### Given records:
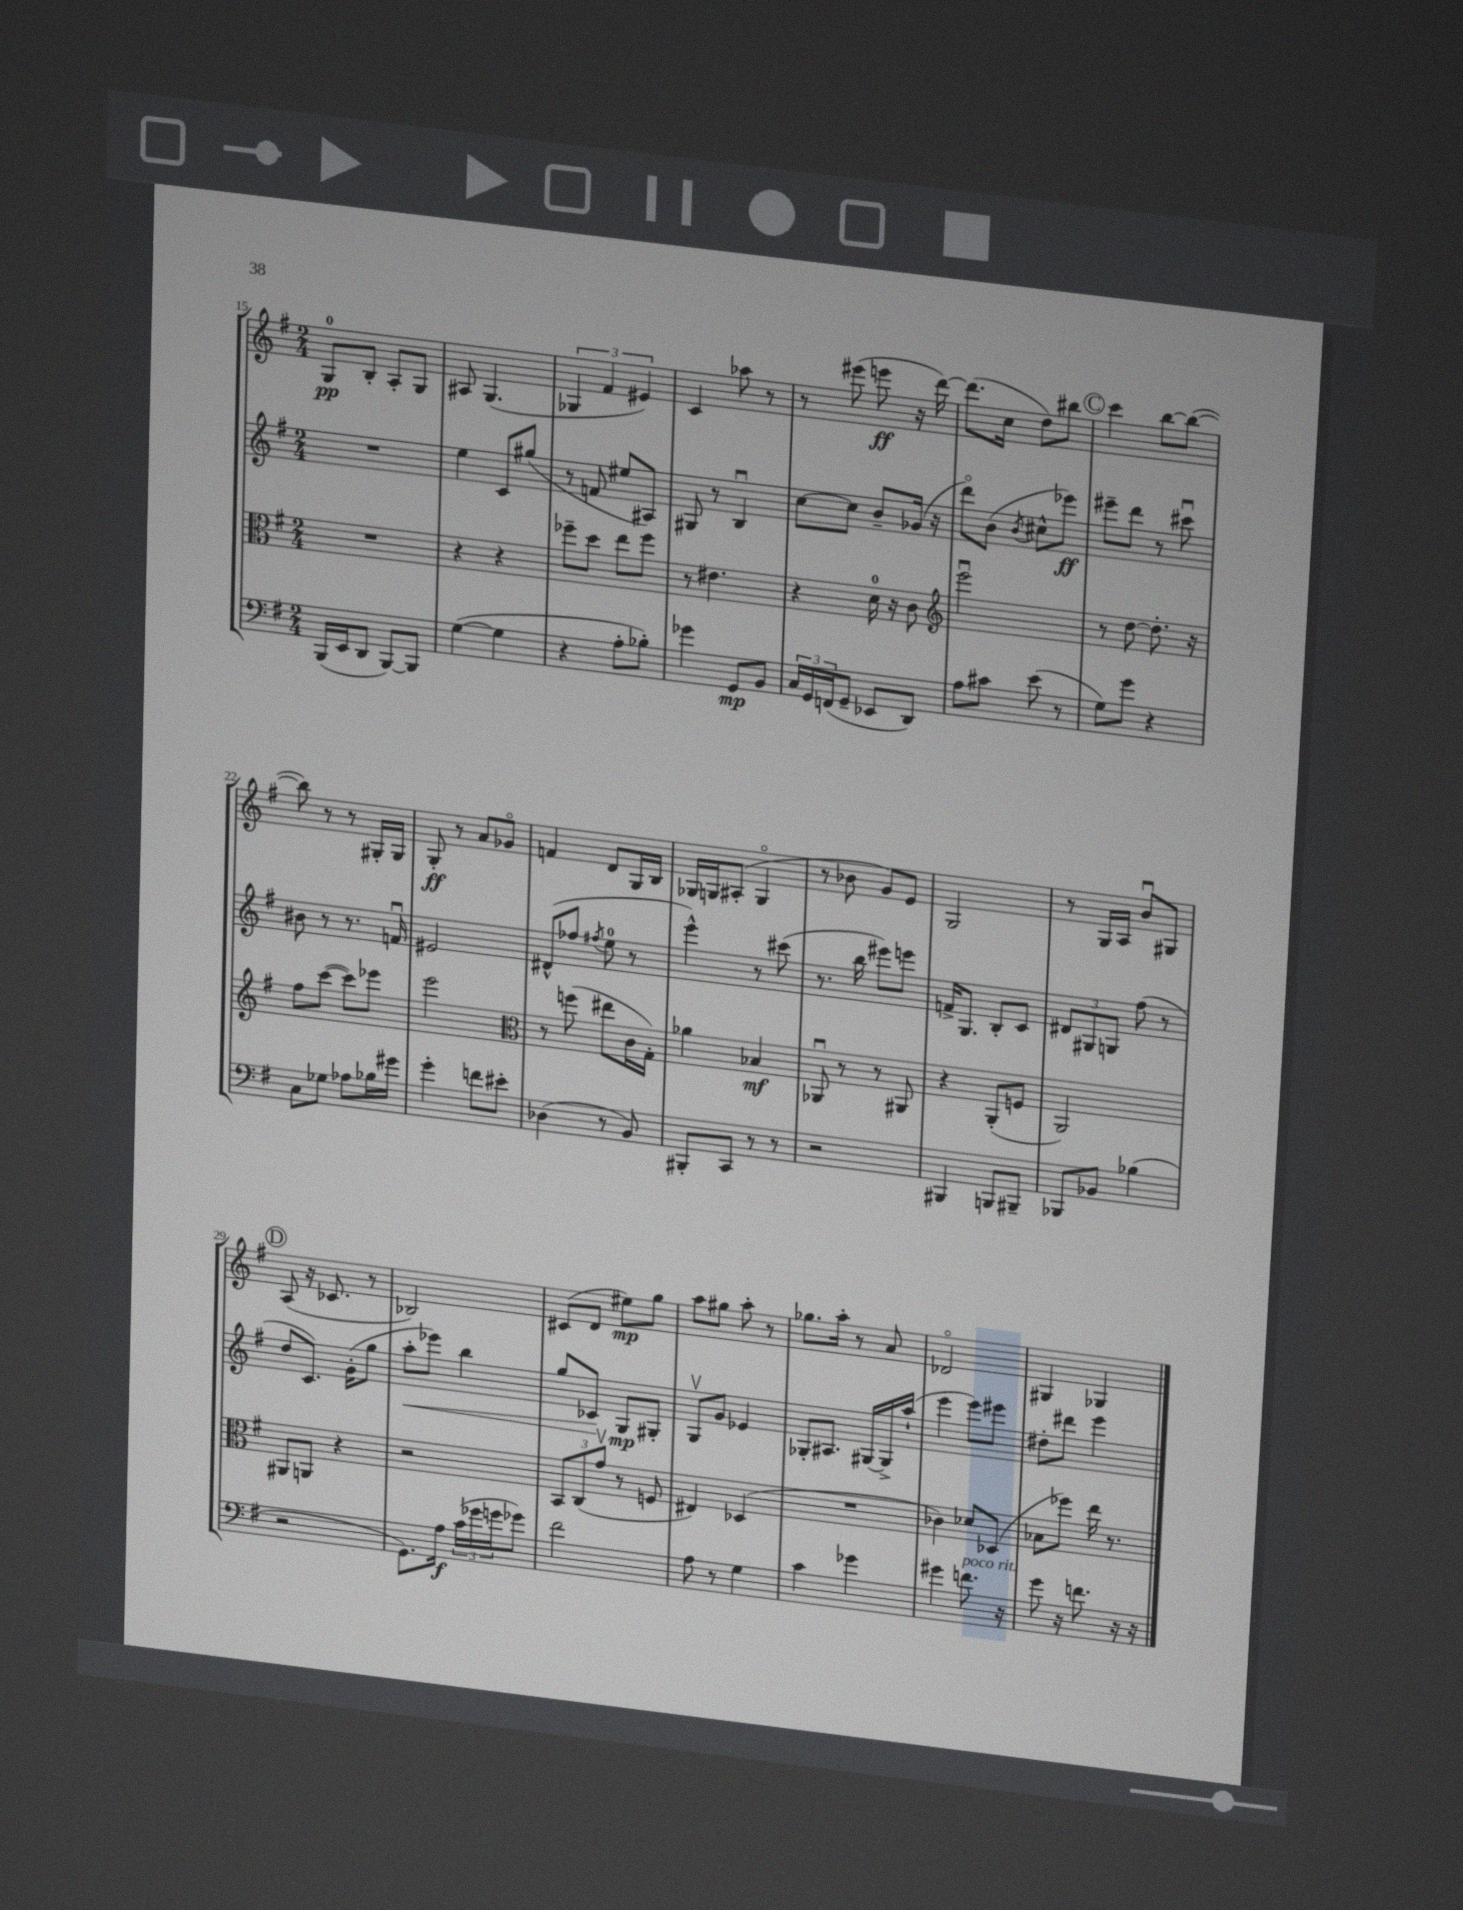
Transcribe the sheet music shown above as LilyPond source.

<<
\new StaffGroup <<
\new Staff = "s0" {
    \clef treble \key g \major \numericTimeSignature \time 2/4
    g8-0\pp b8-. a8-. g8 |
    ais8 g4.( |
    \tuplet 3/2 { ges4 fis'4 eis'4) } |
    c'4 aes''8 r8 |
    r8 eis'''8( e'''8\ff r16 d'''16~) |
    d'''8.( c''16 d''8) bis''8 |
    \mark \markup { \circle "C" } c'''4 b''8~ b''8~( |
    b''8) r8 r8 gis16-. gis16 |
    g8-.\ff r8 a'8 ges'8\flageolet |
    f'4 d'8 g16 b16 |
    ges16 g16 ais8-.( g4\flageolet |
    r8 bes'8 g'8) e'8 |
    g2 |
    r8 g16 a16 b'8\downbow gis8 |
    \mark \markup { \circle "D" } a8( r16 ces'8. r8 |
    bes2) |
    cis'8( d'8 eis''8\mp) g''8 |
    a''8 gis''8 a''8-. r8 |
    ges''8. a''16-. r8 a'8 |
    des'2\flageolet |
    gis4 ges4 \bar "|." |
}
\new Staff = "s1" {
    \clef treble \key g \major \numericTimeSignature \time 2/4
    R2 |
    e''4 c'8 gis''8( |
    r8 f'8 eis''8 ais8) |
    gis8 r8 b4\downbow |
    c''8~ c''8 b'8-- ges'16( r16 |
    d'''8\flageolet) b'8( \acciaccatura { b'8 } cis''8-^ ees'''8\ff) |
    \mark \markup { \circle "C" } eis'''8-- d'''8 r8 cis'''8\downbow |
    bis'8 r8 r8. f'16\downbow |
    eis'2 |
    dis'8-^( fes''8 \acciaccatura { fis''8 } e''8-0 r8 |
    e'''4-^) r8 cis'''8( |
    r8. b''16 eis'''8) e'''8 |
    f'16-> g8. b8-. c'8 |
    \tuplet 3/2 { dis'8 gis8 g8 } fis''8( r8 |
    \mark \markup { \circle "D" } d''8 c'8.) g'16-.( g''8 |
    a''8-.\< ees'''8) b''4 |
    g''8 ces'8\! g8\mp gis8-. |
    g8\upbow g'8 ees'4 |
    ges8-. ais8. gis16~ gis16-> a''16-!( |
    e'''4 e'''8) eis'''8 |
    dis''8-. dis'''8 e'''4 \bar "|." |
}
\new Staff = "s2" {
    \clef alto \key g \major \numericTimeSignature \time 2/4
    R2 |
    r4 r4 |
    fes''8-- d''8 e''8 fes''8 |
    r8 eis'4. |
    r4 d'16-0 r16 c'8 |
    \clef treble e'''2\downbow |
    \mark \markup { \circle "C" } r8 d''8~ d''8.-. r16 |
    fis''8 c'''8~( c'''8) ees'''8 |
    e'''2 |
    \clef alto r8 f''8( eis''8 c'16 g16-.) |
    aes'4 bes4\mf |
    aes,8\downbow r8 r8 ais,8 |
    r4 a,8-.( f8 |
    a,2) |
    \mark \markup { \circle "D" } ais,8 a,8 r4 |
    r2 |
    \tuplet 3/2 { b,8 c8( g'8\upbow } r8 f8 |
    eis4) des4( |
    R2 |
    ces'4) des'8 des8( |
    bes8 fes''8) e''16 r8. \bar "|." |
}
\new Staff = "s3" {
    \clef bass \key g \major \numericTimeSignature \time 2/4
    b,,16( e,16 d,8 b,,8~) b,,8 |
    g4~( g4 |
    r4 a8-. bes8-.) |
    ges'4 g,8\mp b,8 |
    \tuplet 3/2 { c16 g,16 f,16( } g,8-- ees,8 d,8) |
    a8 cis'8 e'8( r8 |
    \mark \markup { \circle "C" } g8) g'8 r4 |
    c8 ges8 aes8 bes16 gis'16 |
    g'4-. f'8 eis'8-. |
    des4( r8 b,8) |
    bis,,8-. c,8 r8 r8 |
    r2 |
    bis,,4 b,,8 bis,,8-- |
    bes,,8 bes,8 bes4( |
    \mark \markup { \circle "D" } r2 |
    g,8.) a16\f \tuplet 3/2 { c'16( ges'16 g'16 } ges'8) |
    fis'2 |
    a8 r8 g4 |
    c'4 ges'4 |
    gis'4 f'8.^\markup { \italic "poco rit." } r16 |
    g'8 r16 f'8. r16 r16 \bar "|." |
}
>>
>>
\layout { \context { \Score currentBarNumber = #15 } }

--

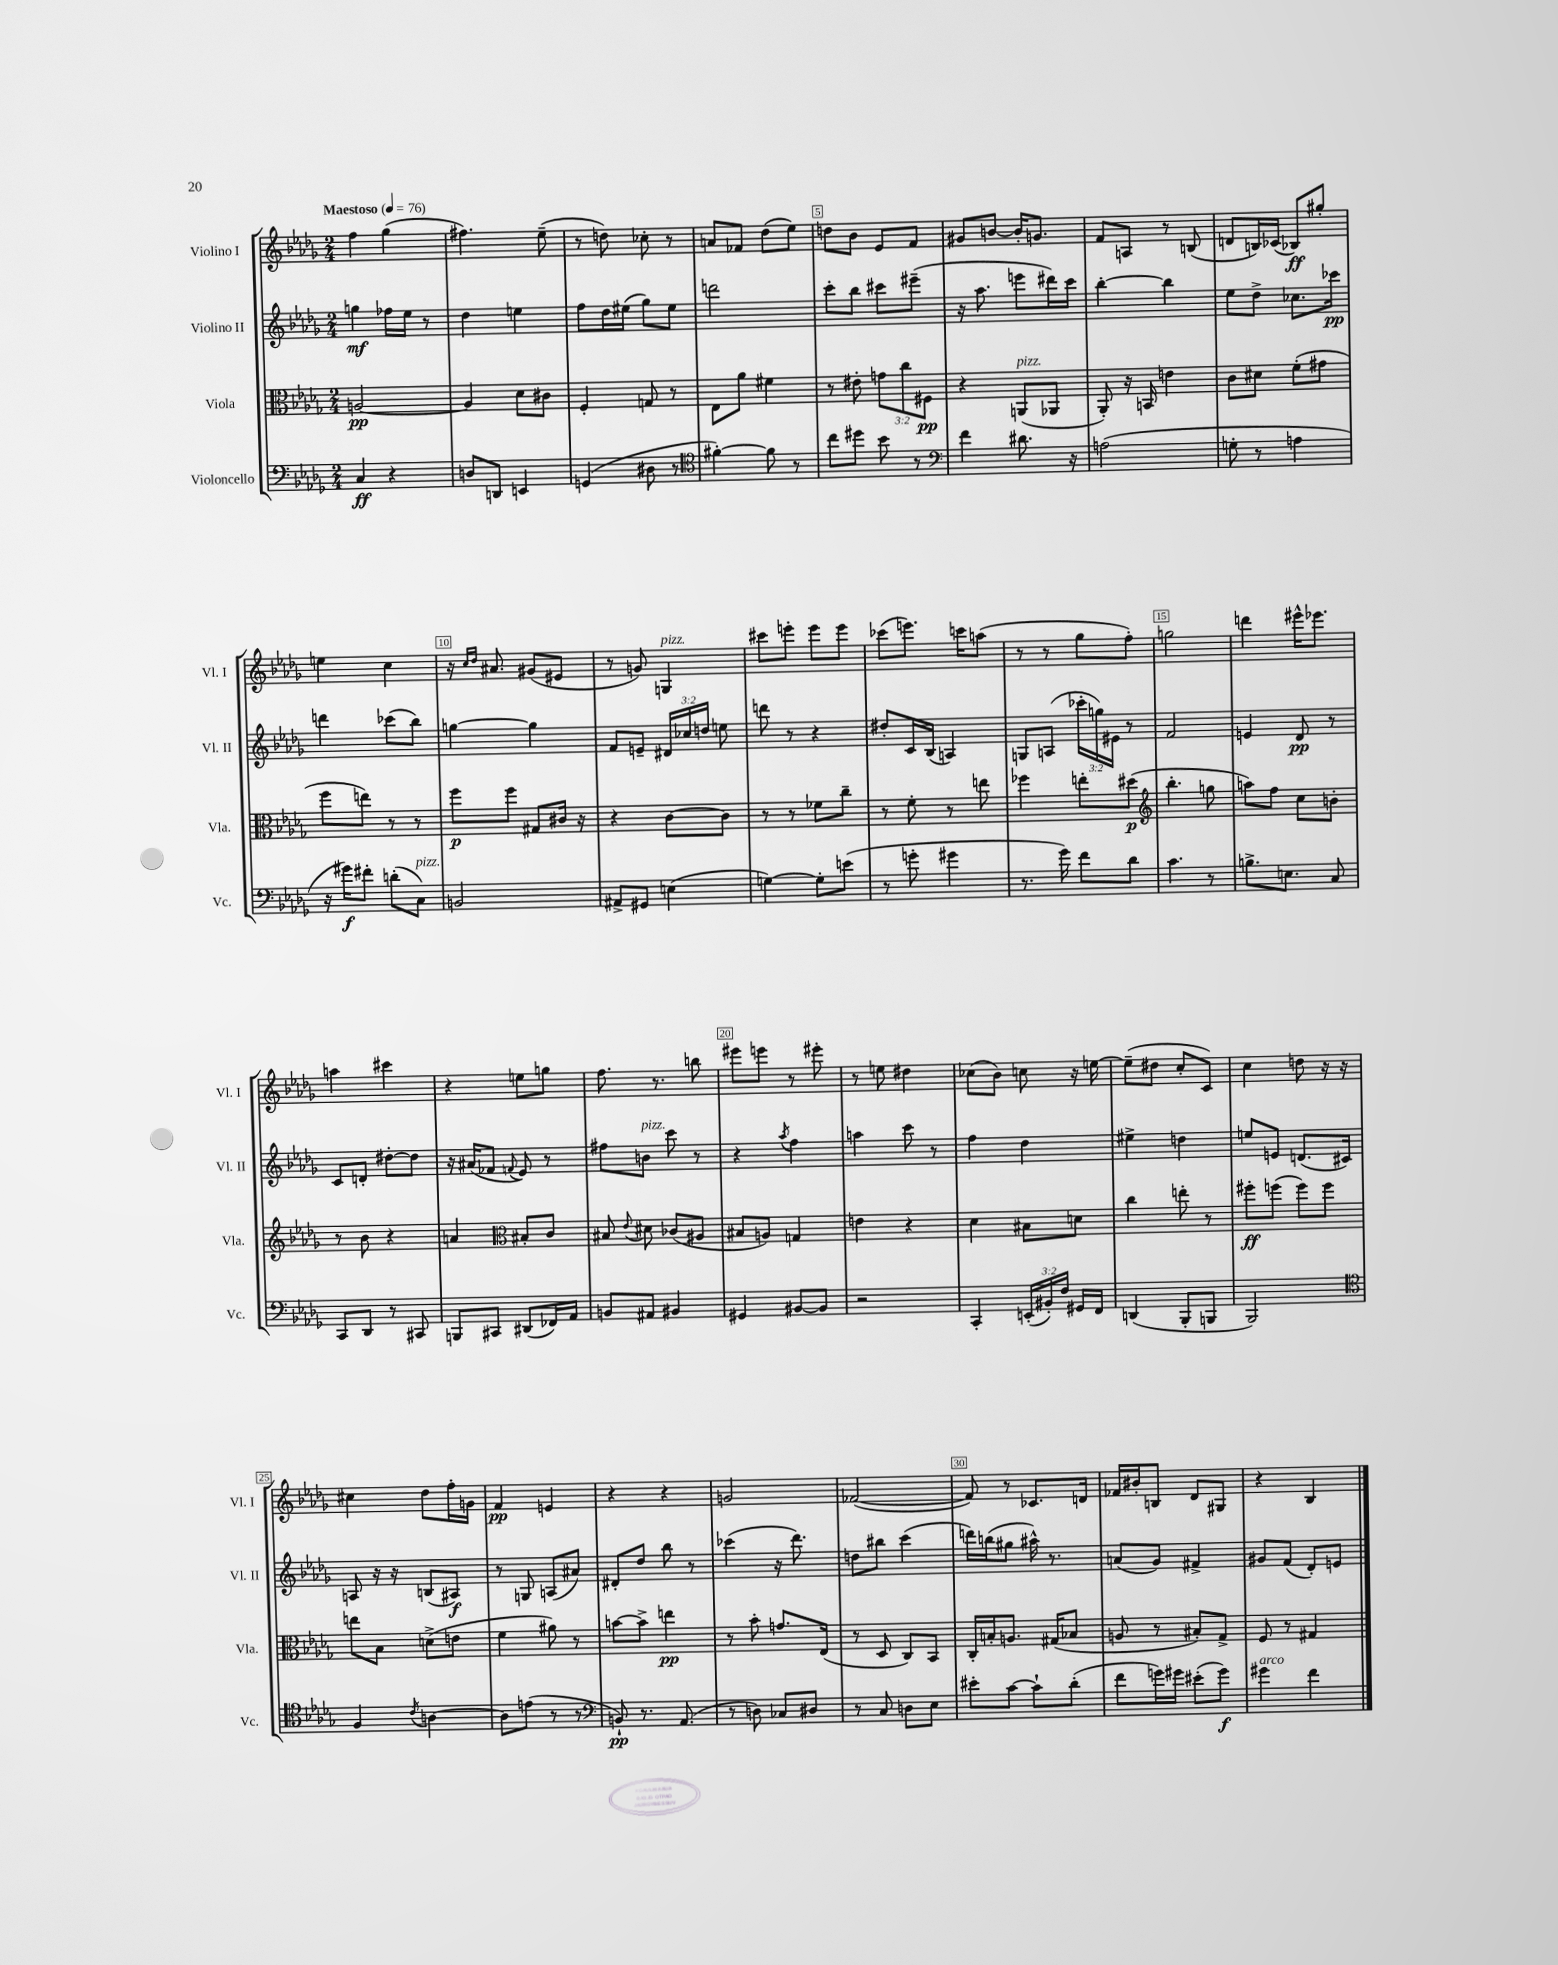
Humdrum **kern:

### Brief:
Swap "treble" for "alto" in the material from the line containing "Transcribe the sheet" up to and including the line containing "f'4 d'8 g16 b16 |", leaving everything else unchanged. Return only those lines.

### Complete response:
Transcribe the sheet music shown above as LilyPond source.

<<
\new StaffGroup <<
\new Staff = "s0" {
    \clef alto \key g \major \numericTimeSignature \time 2/4
    g8-0\pp b8-. a8-. g8 |
    ais8 g4.( |
    \tuplet 3/2 { ges4 fis'4 eis'4) } |
    c'4 aes''8 r8 |
    r8 eis'''8( e'''8\ff r16 d'''16~) |
    d'''8.( c''16 d''8) bis''8 |
    \mark \markup { \circle "C" } c'''4 b''8~ b''8~( |
    b''8) r8 r8 gis16-. gis16 |
    g8-.\ff r8 a'8 ges'8\flageolet |
    f'4 d'8 g16 b16 |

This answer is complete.